:: Provided records ::
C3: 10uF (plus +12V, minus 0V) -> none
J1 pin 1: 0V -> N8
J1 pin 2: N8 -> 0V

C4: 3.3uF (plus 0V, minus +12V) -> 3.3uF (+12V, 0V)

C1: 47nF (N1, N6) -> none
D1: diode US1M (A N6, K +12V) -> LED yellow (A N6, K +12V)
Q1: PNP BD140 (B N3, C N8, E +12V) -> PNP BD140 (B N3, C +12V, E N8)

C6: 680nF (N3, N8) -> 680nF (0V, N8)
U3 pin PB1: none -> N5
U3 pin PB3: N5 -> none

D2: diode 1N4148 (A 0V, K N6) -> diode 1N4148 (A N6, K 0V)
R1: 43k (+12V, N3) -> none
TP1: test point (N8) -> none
:::
:: Provided records ::
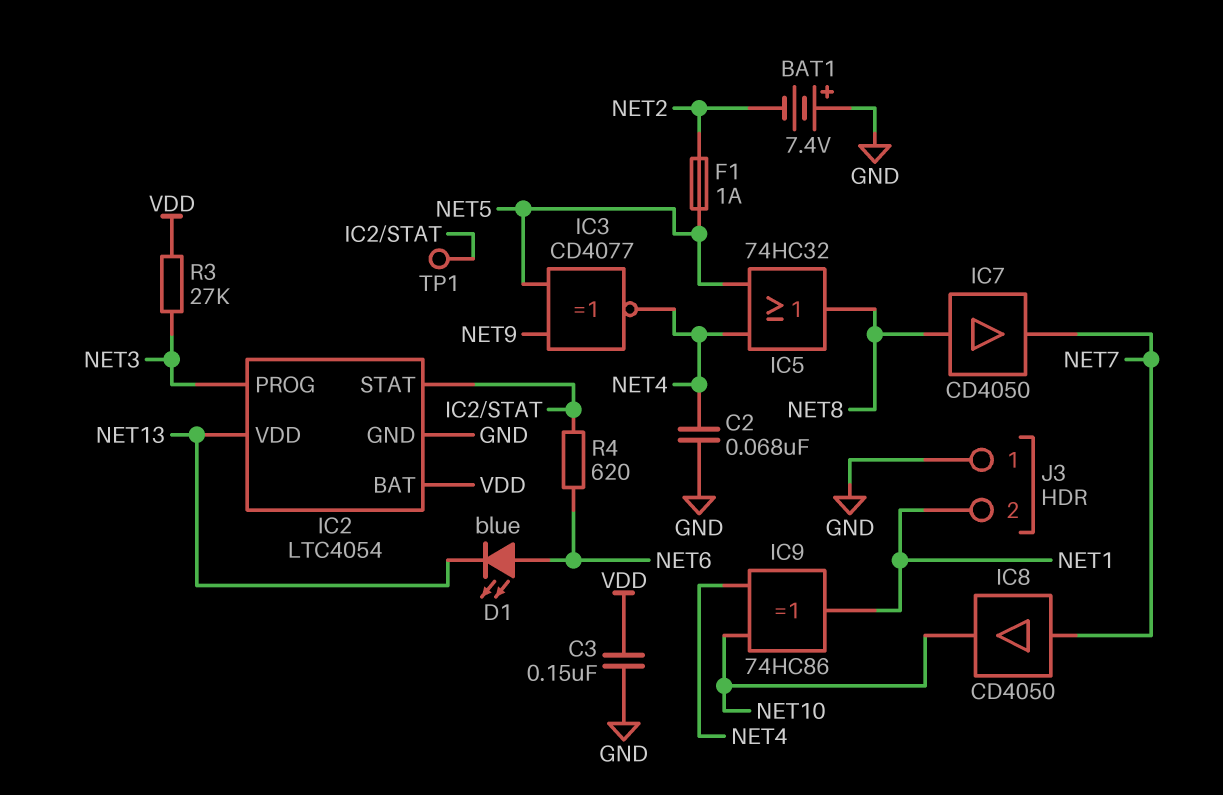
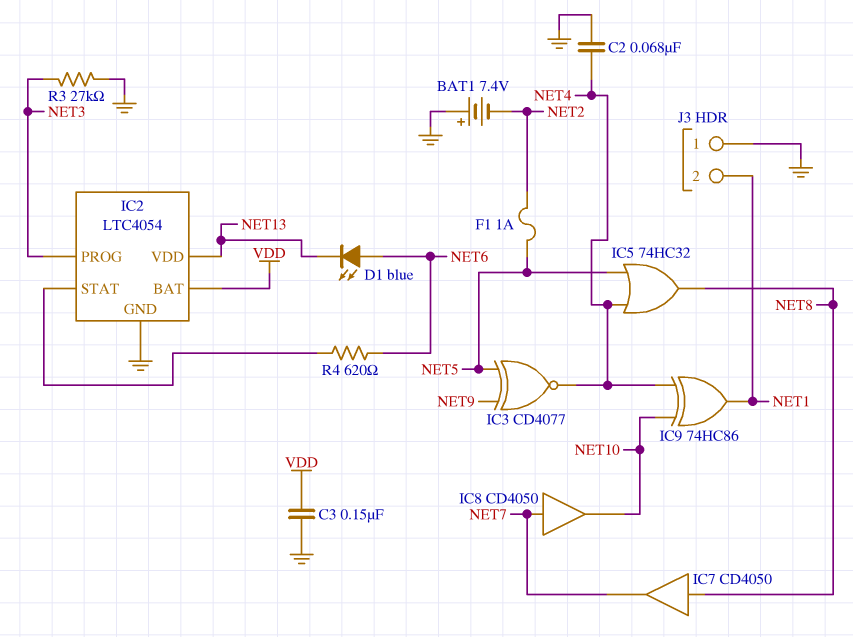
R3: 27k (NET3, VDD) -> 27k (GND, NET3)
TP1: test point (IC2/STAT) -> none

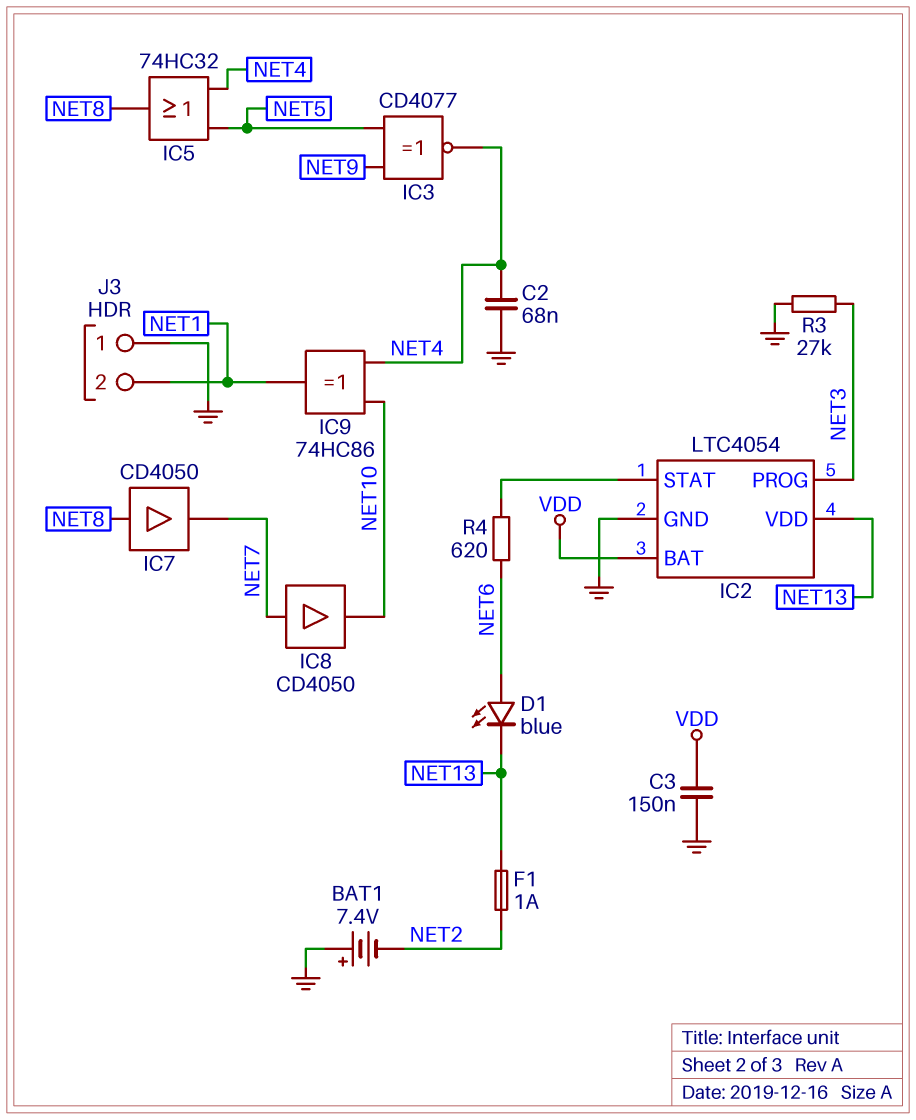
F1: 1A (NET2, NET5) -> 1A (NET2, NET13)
:::
## What is required
For this exercise, reproduce exactly the lines of the records above from the one with "R3: 27k (NET3, VDD) -> 27k (GND, NET3)" up to and including the one with "F1: 1A (NET2, NET5) -> 1A (NET2, NET13)", without pictures.

## Task response
R3: 27k (NET3, VDD) -> 27k (GND, NET3)
TP1: test point (IC2/STAT) -> none

F1: 1A (NET2, NET5) -> 1A (NET2, NET13)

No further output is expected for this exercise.